» Task directions:
Transcribe the complete listing exactly.

» Working data:
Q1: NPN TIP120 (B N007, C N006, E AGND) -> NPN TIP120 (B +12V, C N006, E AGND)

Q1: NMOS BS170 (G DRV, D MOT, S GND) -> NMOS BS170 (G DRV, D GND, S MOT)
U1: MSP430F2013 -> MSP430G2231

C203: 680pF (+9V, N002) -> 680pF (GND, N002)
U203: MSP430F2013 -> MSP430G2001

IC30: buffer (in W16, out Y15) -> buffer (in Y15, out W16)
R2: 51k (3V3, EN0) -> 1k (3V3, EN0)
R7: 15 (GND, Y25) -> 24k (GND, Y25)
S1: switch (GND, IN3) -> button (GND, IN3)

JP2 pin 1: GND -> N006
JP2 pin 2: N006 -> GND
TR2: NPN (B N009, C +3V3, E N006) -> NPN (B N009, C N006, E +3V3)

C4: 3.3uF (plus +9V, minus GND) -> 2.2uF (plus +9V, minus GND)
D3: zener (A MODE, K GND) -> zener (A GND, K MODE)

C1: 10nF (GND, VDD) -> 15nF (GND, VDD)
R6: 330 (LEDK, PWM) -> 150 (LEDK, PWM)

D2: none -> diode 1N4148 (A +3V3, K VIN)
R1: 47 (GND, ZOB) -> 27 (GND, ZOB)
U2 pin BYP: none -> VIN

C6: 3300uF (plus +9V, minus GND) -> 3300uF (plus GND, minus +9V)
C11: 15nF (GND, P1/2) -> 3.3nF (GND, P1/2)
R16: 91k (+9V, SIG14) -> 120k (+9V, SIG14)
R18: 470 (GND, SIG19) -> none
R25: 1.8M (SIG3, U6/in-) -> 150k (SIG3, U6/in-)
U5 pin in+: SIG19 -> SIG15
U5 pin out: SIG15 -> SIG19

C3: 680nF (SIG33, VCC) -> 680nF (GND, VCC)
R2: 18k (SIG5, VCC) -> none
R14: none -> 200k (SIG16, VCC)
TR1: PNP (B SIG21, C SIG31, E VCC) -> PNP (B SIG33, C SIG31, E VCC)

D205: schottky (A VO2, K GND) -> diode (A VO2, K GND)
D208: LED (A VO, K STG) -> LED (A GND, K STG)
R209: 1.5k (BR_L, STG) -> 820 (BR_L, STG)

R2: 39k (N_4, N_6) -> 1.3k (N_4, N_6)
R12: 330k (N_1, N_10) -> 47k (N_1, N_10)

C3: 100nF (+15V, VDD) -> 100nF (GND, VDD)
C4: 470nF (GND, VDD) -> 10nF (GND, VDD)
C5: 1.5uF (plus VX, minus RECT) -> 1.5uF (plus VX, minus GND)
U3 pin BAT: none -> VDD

» Exercise solution:
Q1: NPN TIP120 (B N007, C N006, E AGND) -> NPN TIP120 (B +12V, C N006, E AGND)

Q1: NMOS BS170 (G DRV, D MOT, S GND) -> NMOS BS170 (G DRV, D GND, S MOT)
U1: MSP430F2013 -> MSP430G2231

C203: 680pF (+9V, N002) -> 680pF (GND, N002)
U203: MSP430F2013 -> MSP430G2001

IC30: buffer (in W16, out Y15) -> buffer (in Y15, out W16)
R2: 51k (3V3, EN0) -> 1k (3V3, EN0)
R7: 15 (GND, Y25) -> 24k (GND, Y25)
S1: switch (GND, IN3) -> button (GND, IN3)

JP2 pin 1: GND -> N006
JP2 pin 2: N006 -> GND
TR2: NPN (B N009, C +3V3, E N006) -> NPN (B N009, C N006, E +3V3)

C4: 3.3uF (plus +9V, minus GND) -> 2.2uF (plus +9V, minus GND)
D3: zener (A MODE, K GND) -> zener (A GND, K MODE)

C1: 10nF (GND, VDD) -> 15nF (GND, VDD)
R6: 330 (LEDK, PWM) -> 150 (LEDK, PWM)

D2: none -> diode 1N4148 (A +3V3, K VIN)
R1: 47 (GND, ZOB) -> 27 (GND, ZOB)
U2 pin BYP: none -> VIN

C6: 3300uF (plus +9V, minus GND) -> 3300uF (plus GND, minus +9V)
C11: 15nF (GND, P1/2) -> 3.3nF (GND, P1/2)
R16: 91k (+9V, SIG14) -> 120k (+9V, SIG14)
R18: 470 (GND, SIG19) -> none
R25: 1.8M (SIG3, U6/in-) -> 150k (SIG3, U6/in-)
U5 pin in+: SIG19 -> SIG15
U5 pin out: SIG15 -> SIG19

C3: 680nF (SIG33, VCC) -> 680nF (GND, VCC)
R2: 18k (SIG5, VCC) -> none
R14: none -> 200k (SIG16, VCC)
TR1: PNP (B SIG21, C SIG31, E VCC) -> PNP (B SIG33, C SIG31, E VCC)

D205: schottky (A VO2, K GND) -> diode (A VO2, K GND)
D208: LED (A VO, K STG) -> LED (A GND, K STG)
R209: 1.5k (BR_L, STG) -> 820 (BR_L, STG)

R2: 39k (N_4, N_6) -> 1.3k (N_4, N_6)
R12: 330k (N_1, N_10) -> 47k (N_1, N_10)

C3: 100nF (+15V, VDD) -> 100nF (GND, VDD)
C4: 470nF (GND, VDD) -> 10nF (GND, VDD)
C5: 1.5uF (plus VX, minus RECT) -> 1.5uF (plus VX, minus GND)
U3 pin BAT: none -> VDD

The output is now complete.